▶ _RECORDED INFORMATION_:
○ ○ ○ ○ ○ ○ ○
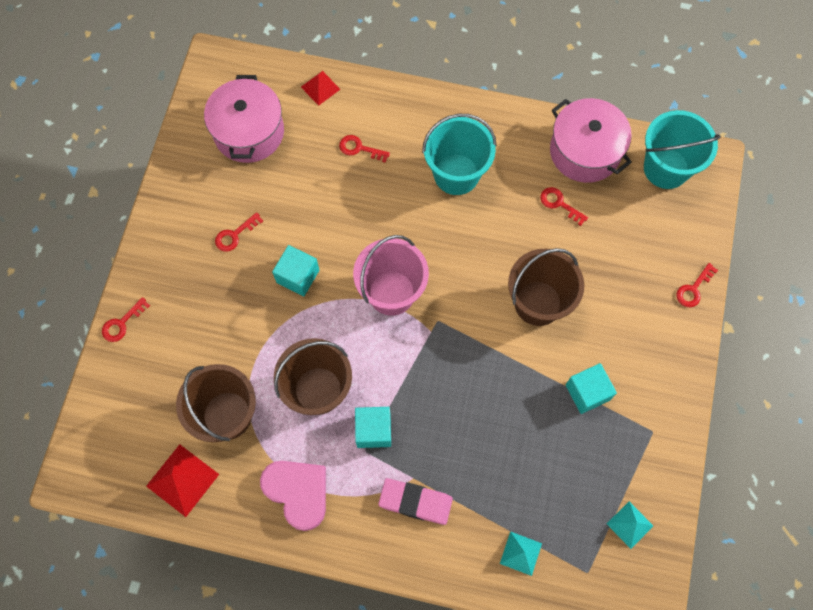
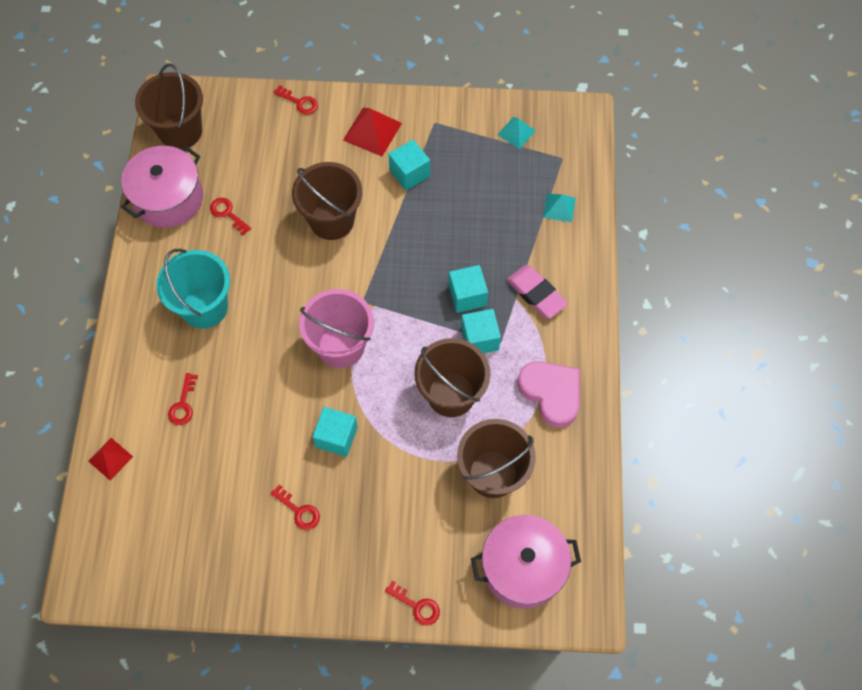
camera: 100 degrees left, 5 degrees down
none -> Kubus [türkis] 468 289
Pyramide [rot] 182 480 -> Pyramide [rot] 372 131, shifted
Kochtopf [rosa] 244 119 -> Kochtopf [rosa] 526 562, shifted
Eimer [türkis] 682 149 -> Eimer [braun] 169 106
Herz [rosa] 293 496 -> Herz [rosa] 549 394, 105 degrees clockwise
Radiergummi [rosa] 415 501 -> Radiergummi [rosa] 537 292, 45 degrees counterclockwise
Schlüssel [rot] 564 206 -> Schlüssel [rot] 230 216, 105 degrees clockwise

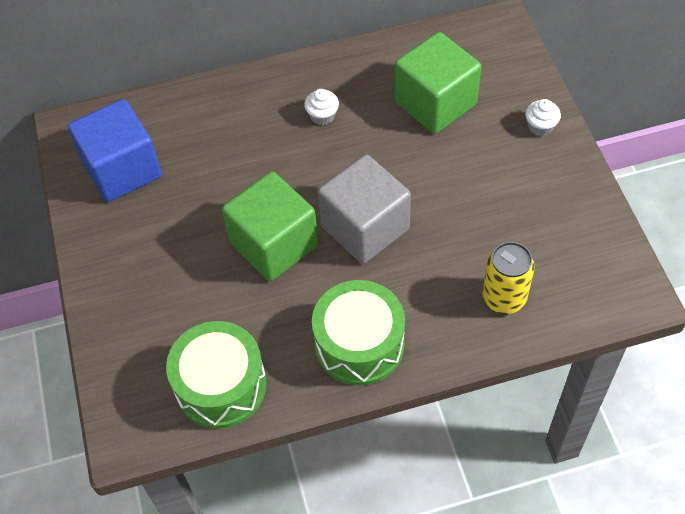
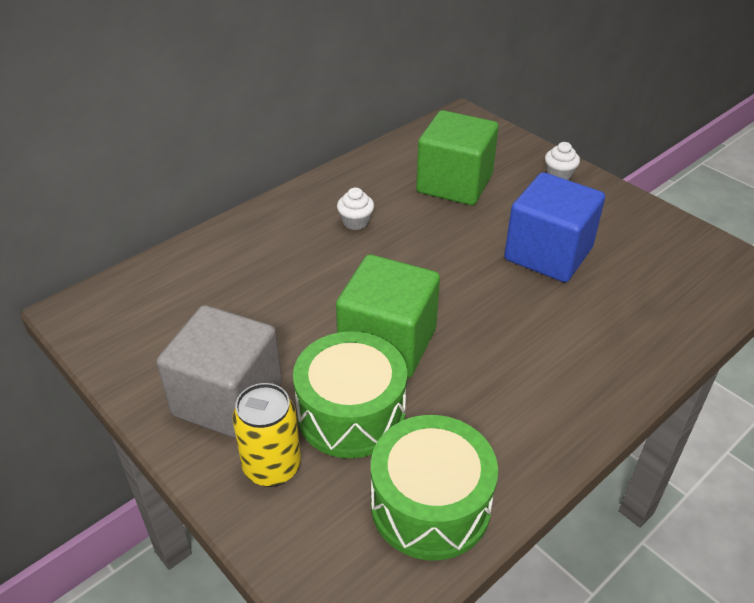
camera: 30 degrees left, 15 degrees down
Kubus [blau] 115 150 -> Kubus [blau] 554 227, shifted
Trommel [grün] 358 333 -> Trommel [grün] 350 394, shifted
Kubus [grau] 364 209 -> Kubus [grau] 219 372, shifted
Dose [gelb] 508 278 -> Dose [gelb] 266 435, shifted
○ ○ ○ ○ ○ ○ ○
▶ _YOUR OBJECTIVE_:
Would you show each line of the material above that contains the string "shifted"?

▶ _RESULT OF THE TASK_:
Pyramide [rot] 182 480 -> Pyramide [rot] 372 131, shifted
Kochtopf [rosa] 244 119 -> Kochtopf [rosa] 526 562, shifted
Kubus [blau] 115 150 -> Kubus [blau] 554 227, shifted
Trommel [grün] 358 333 -> Trommel [grün] 350 394, shifted
Kubus [grau] 364 209 -> Kubus [grau] 219 372, shifted
Dose [gelb] 508 278 -> Dose [gelb] 266 435, shifted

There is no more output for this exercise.